Task prompt: Please write out all the data that follows exactly, without the pictures.

____

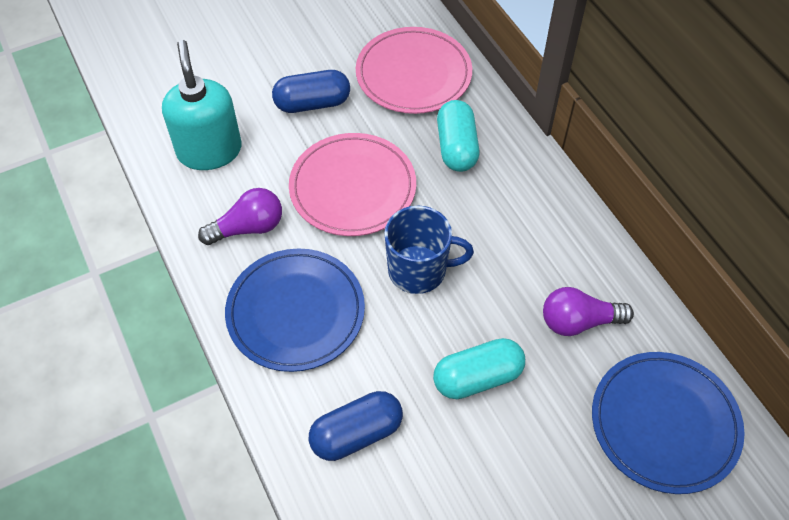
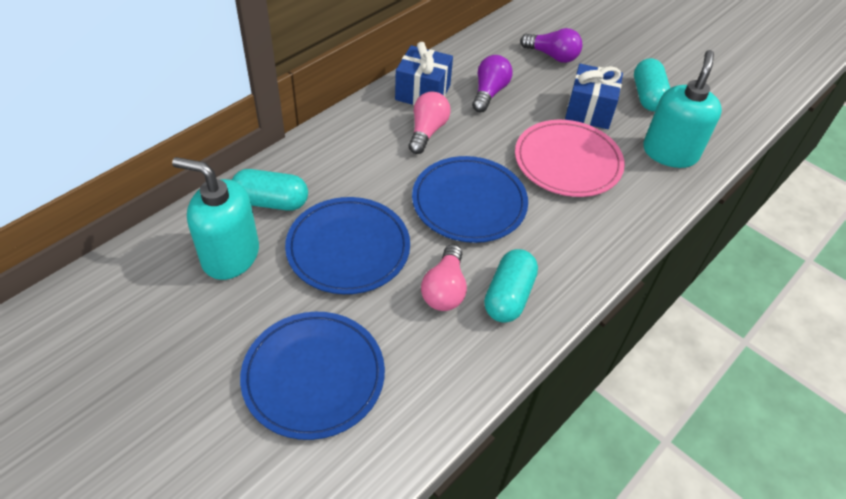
blue capsule: 2 -> 0
blue gift: 0 -> 2
blue mug: 1 -> 0
blue plate: 2 -> 3
pink light bulb: 0 -> 2
pink plate: 2 -> 1
turquoise capsule: 2 -> 3
turquoise soap dispenser: 1 -> 2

____

Reply:
blue capsule: 2 -> 0
blue gift: 0 -> 2
blue mug: 1 -> 0
blue plate: 2 -> 3
pink light bulb: 0 -> 2
pink plate: 2 -> 1
turquoise capsule: 2 -> 3
turquoise soap dispenser: 1 -> 2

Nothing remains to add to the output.